— What you are asked to do —
Using the entries below, write out the line with "TFT: ST7735 -> ILI9341", the line with "TFT pin CS: D3 -> D8", and every line in between, exactly as each is written.

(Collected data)
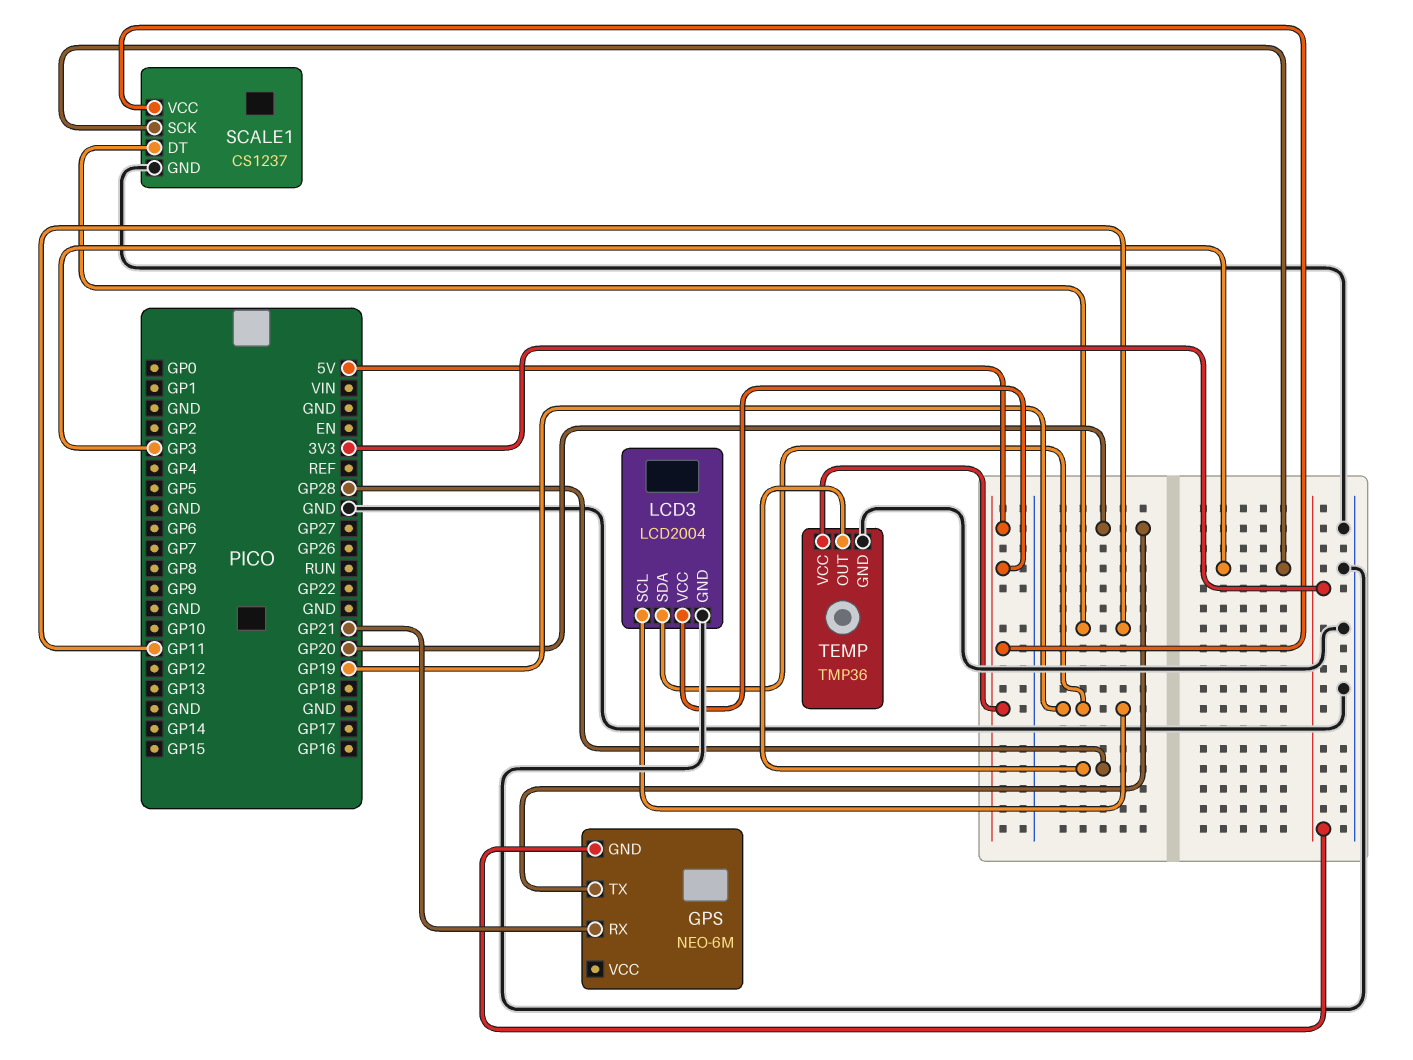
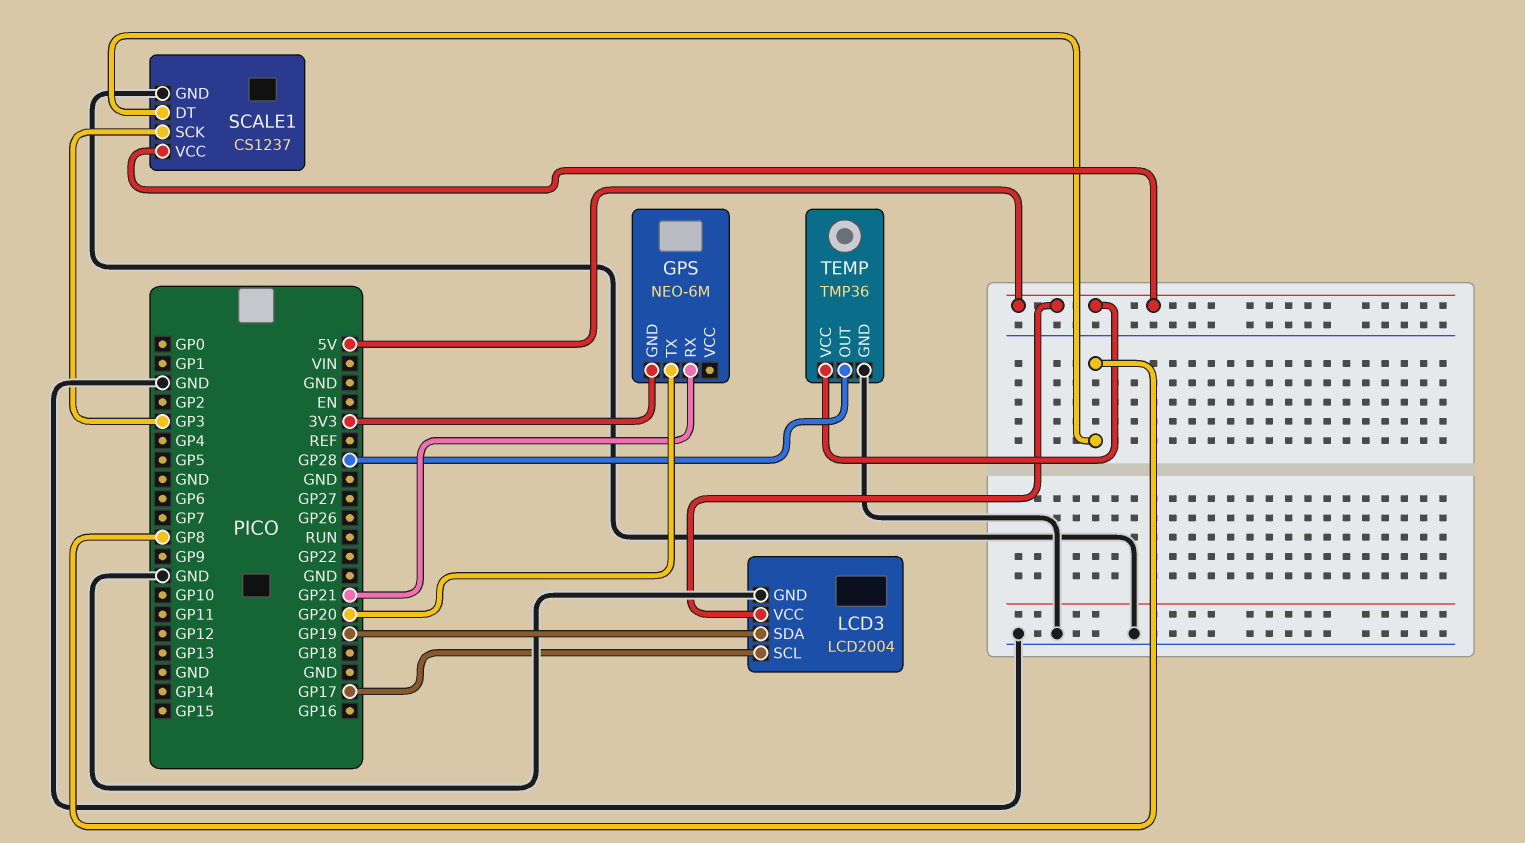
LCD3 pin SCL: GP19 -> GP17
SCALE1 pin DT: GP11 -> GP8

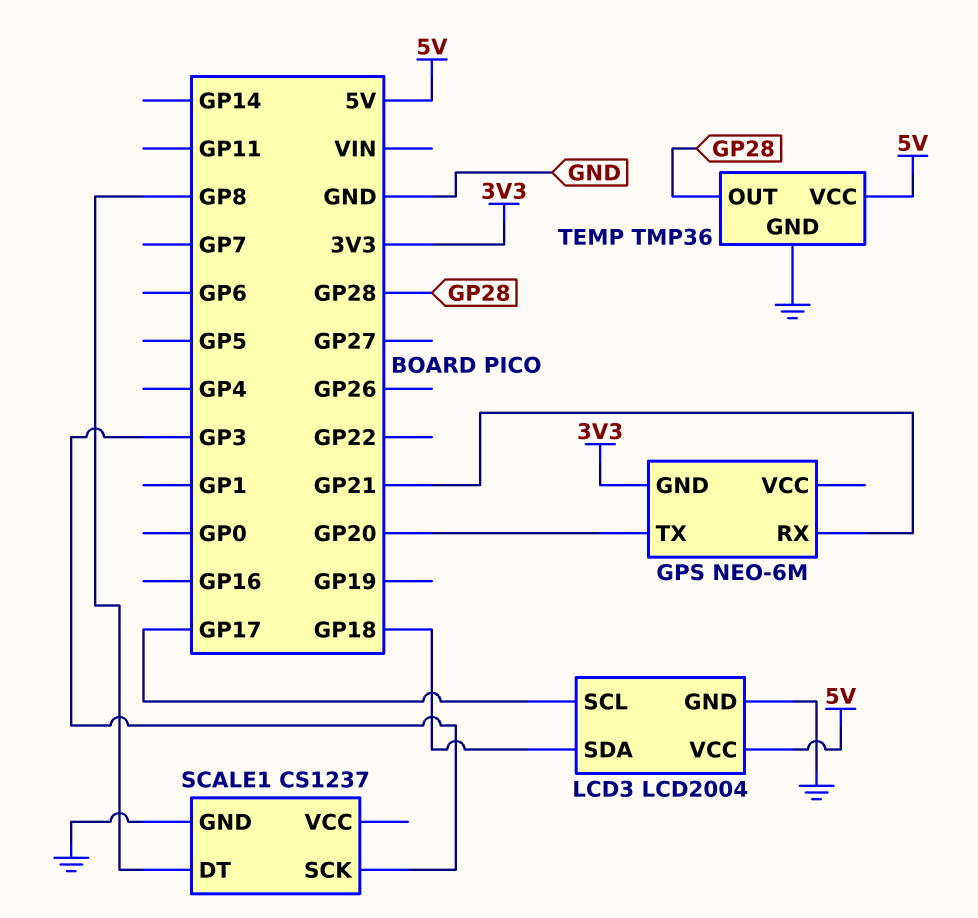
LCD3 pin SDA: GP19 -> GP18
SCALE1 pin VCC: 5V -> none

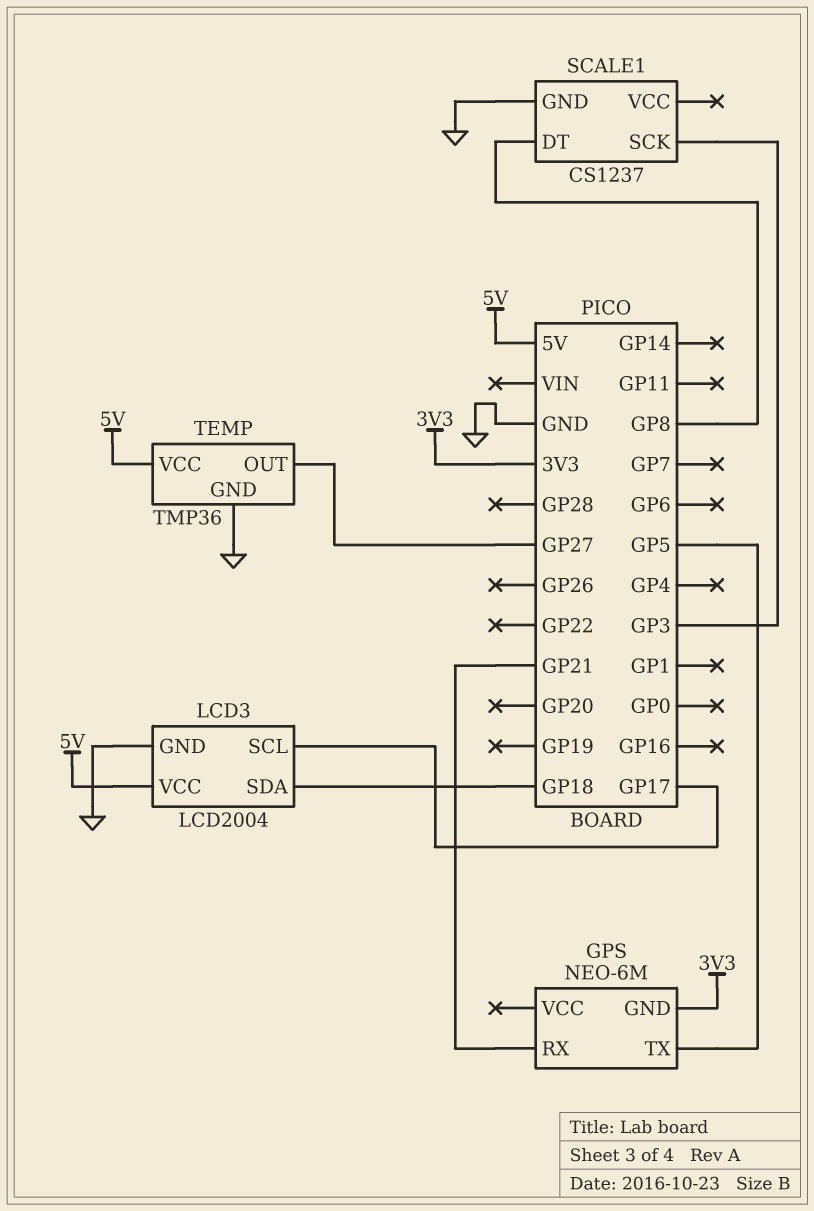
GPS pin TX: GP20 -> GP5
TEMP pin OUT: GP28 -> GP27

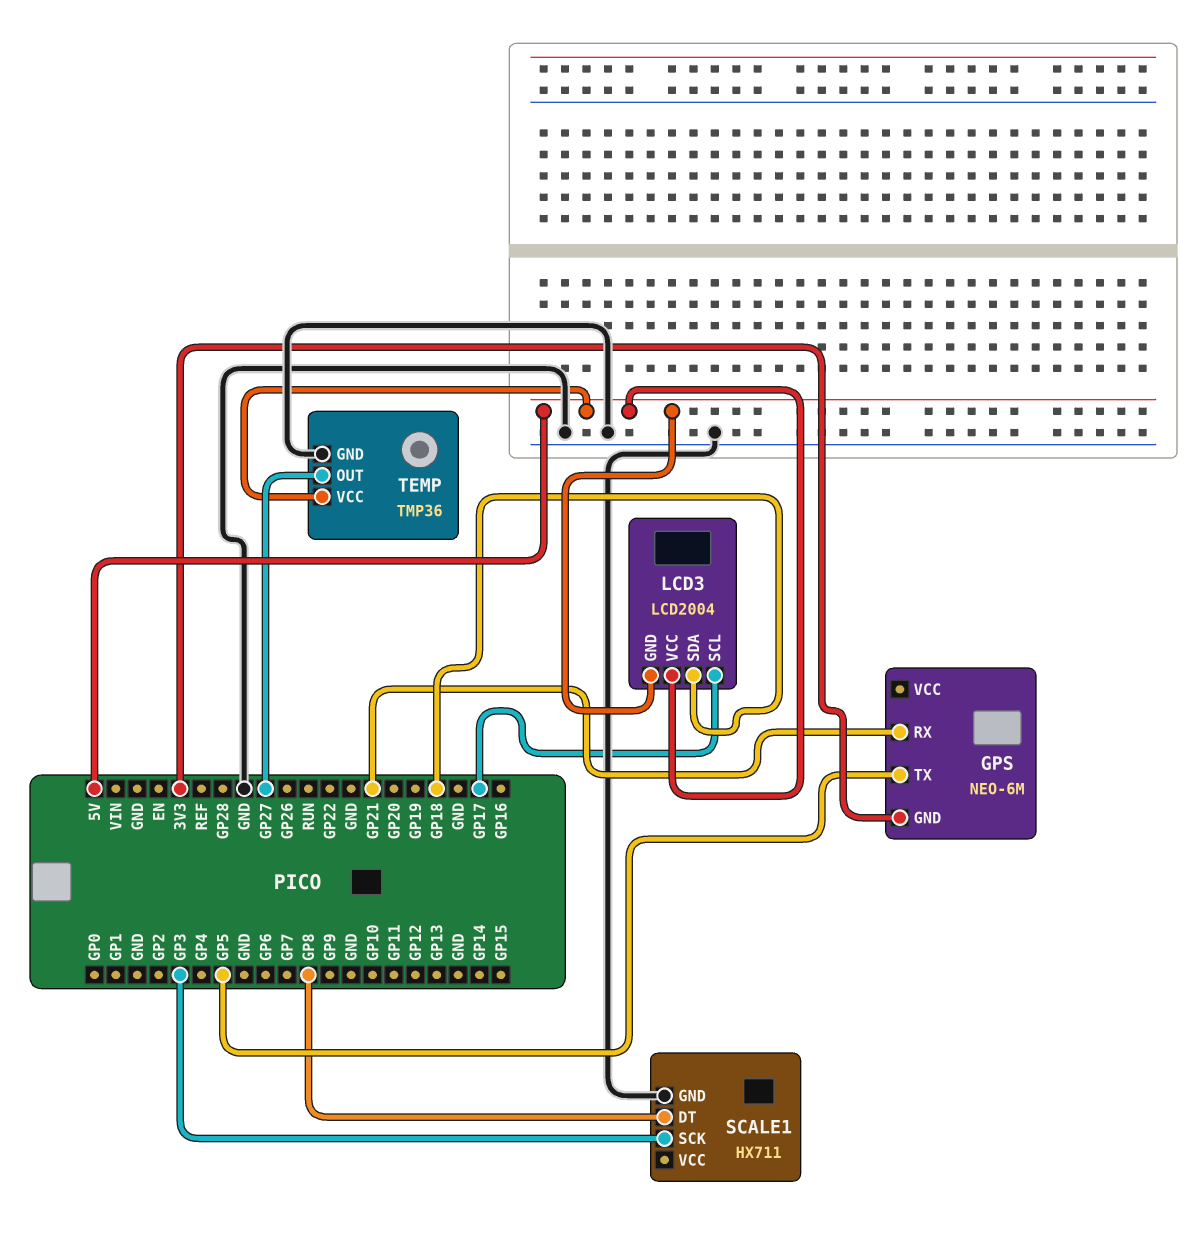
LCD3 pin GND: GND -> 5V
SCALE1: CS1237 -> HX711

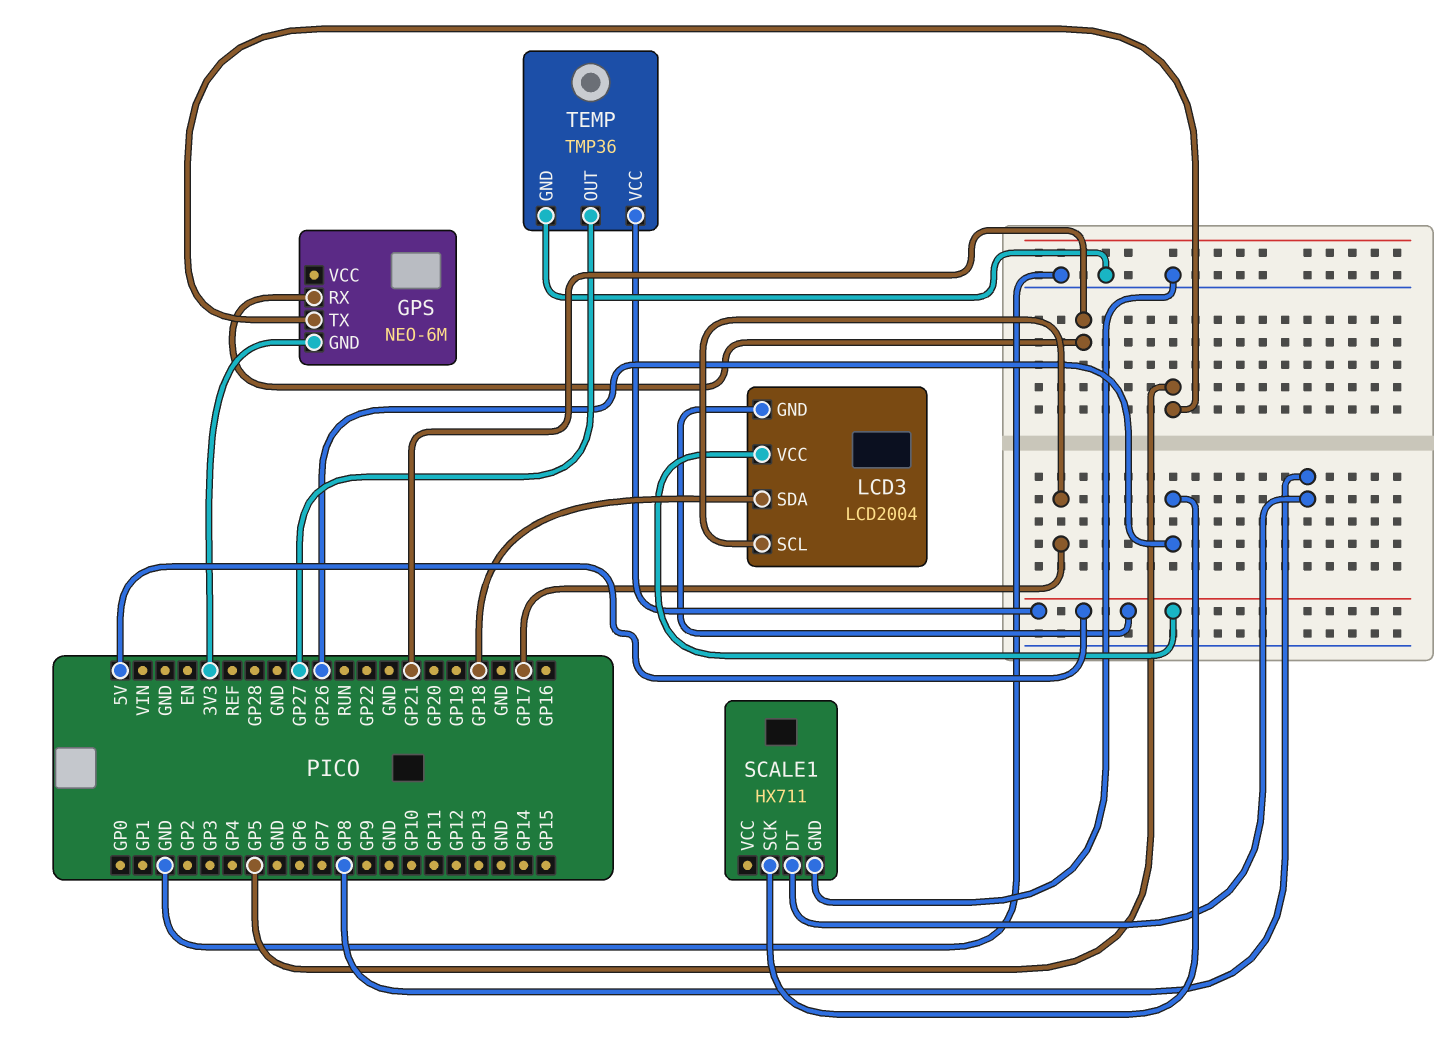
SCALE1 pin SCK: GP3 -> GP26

...

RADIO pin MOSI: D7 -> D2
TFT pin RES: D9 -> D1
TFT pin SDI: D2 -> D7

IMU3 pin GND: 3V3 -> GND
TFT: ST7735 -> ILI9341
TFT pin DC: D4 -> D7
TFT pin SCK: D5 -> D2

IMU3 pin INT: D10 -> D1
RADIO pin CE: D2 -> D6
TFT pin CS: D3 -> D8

— Response box —
TFT: ST7735 -> ILI9341
TFT pin DC: D4 -> D7
TFT pin SCK: D5 -> D2

IMU3 pin INT: D10 -> D1
RADIO pin CE: D2 -> D6
TFT pin CS: D3 -> D8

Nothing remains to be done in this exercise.